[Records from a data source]
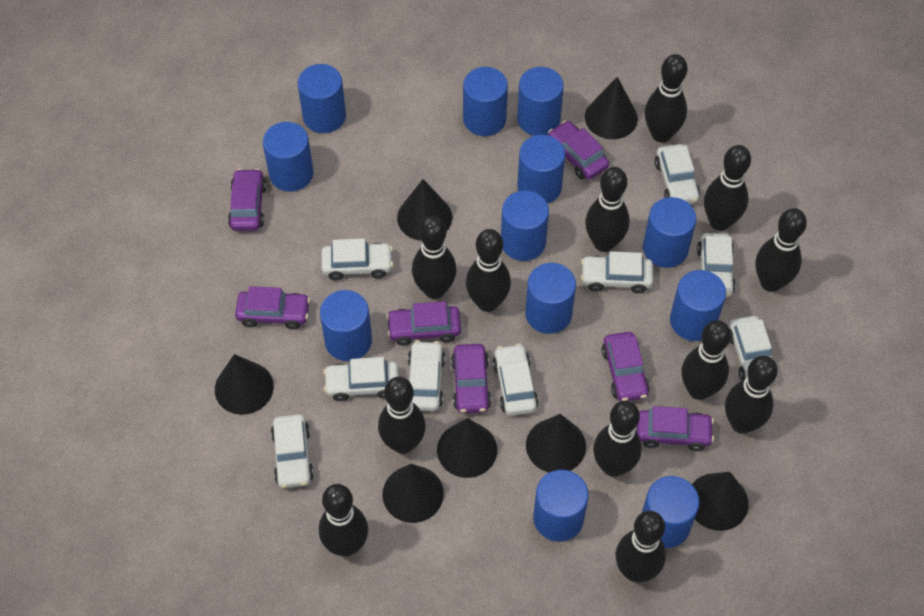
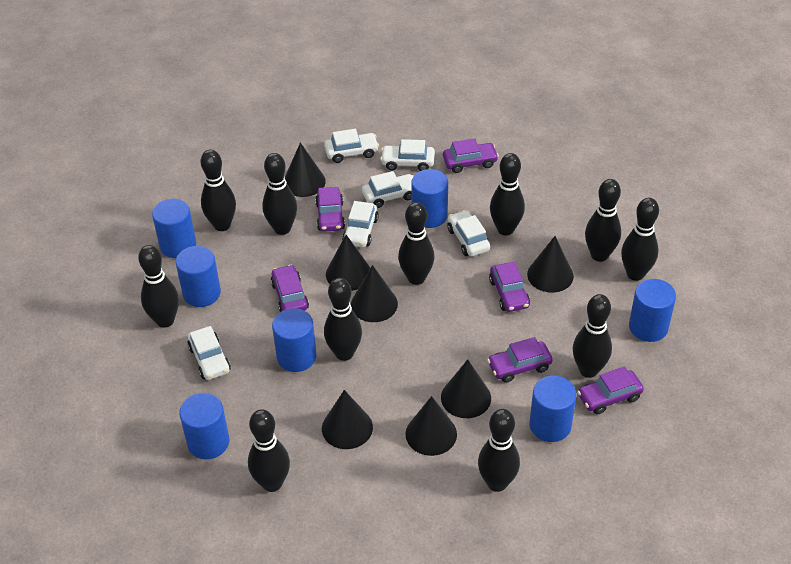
black bowling pin: 12 -> 11
blue cylinder: 12 -> 7
purple car: 7 -> 6
white car: 9 -> 6

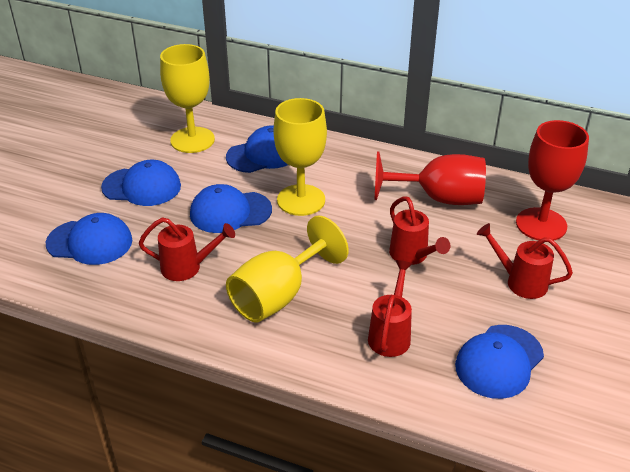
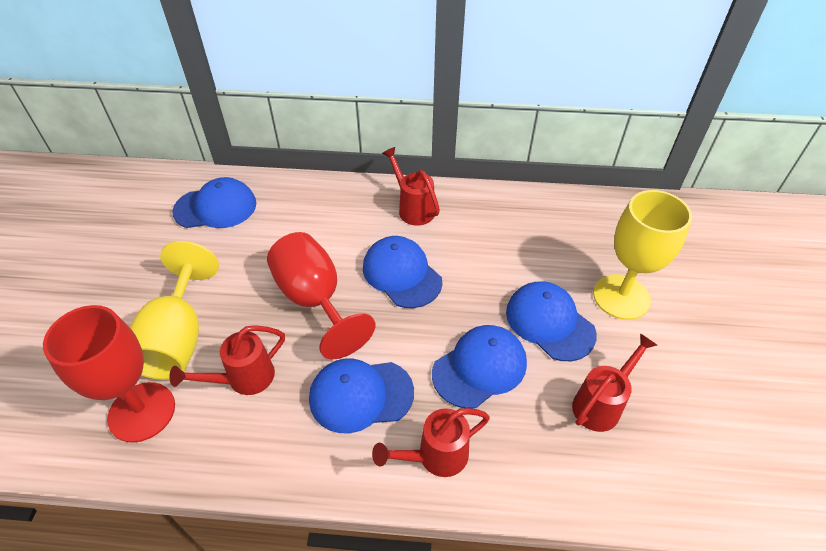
yellow goblet: 3 -> 2

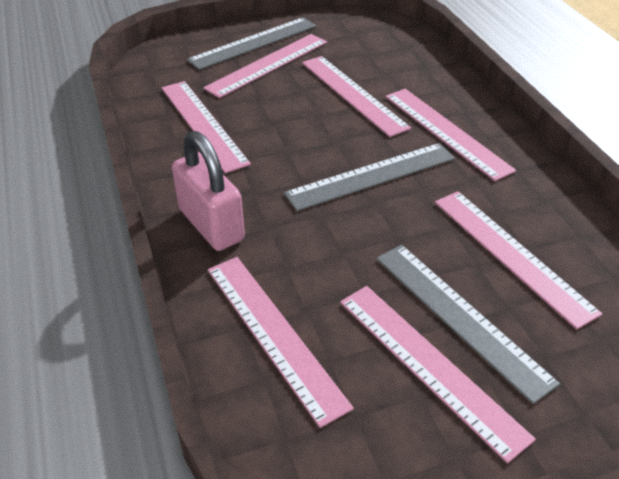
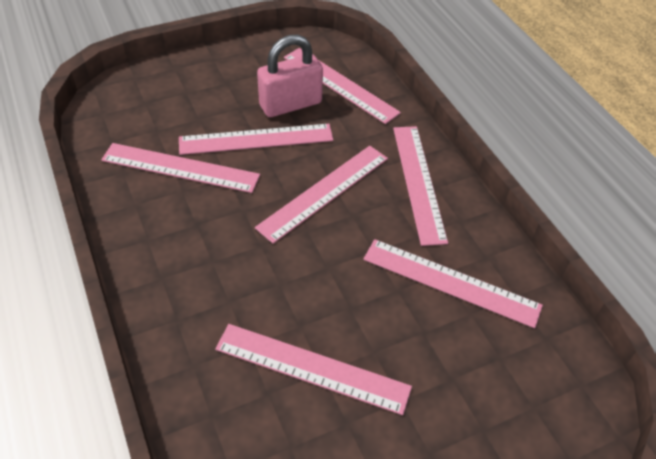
grey ruler: 3 -> 0

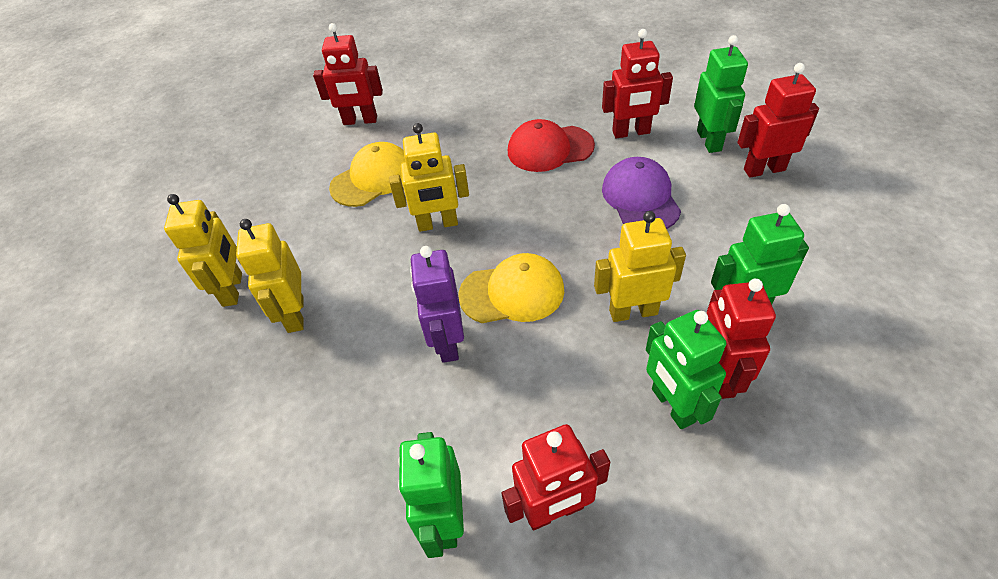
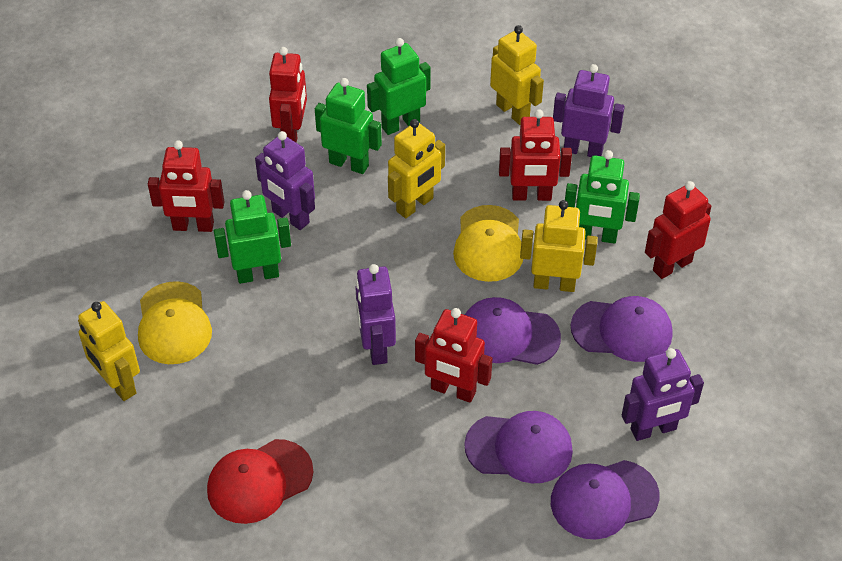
purple cap: 1 -> 4
purple robot: 1 -> 4

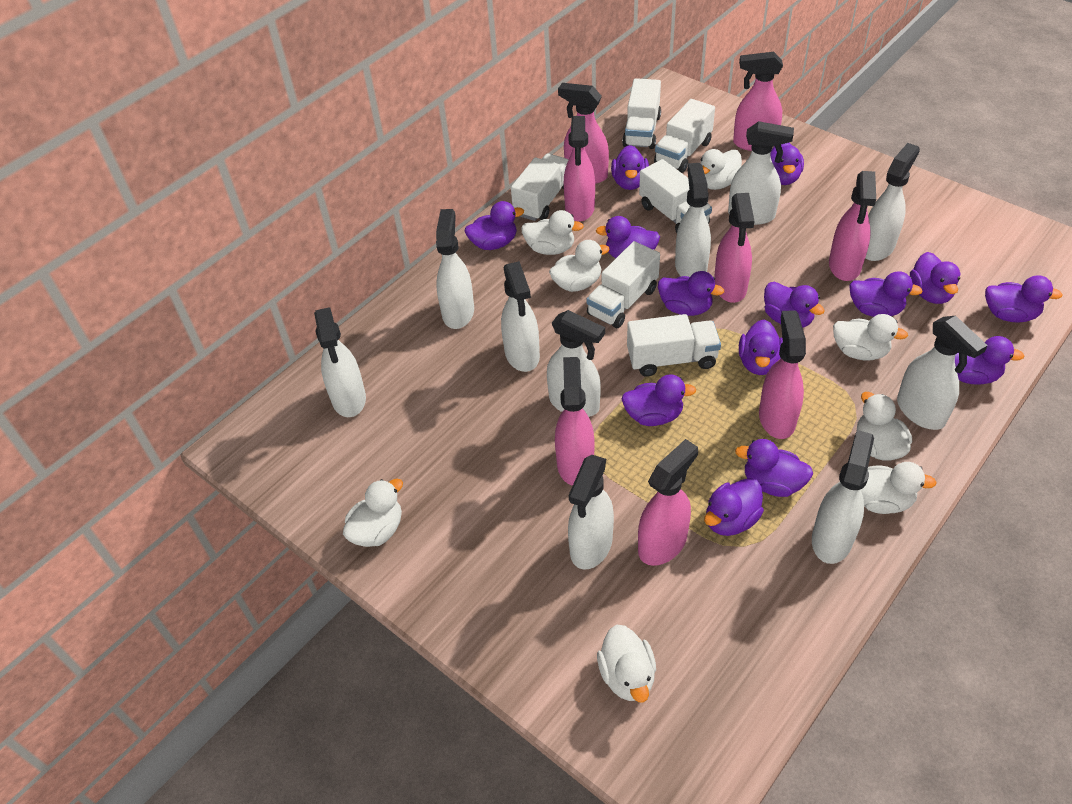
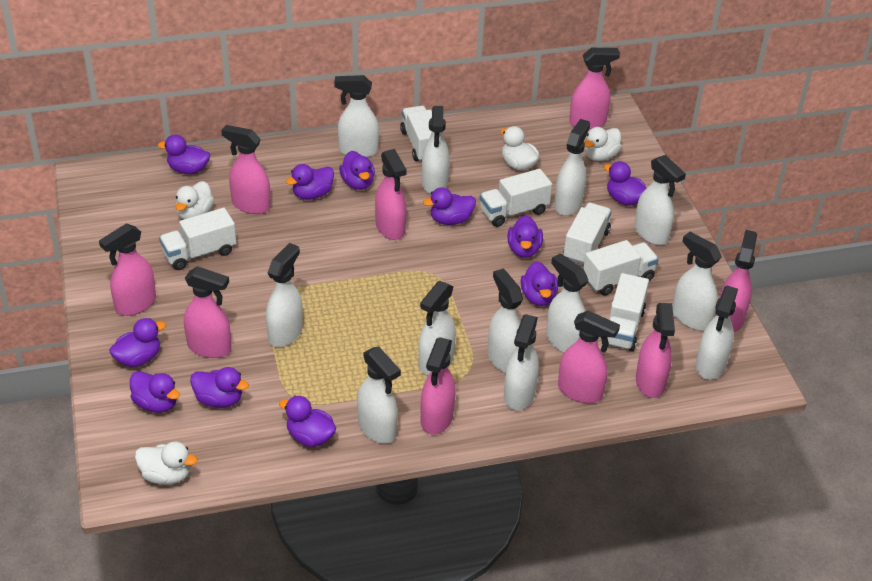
pink spray bottle: 8 -> 9
purple duck: 14 -> 11
white duck: 8 -> 4
white spray bottle: 10 -> 12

* PROBLEM DETAILS *
Return all records above verbatim without their pictures.

* YOUR SOLUTION *
black bowling pin: 12 -> 11
blue cylinder: 12 -> 7
purple car: 7 -> 6
white car: 9 -> 6

yellow goblet: 3 -> 2

grey ruler: 3 -> 0

purple cap: 1 -> 4
purple robot: 1 -> 4

pink spray bottle: 8 -> 9
purple duck: 14 -> 11
white duck: 8 -> 4
white spray bottle: 10 -> 12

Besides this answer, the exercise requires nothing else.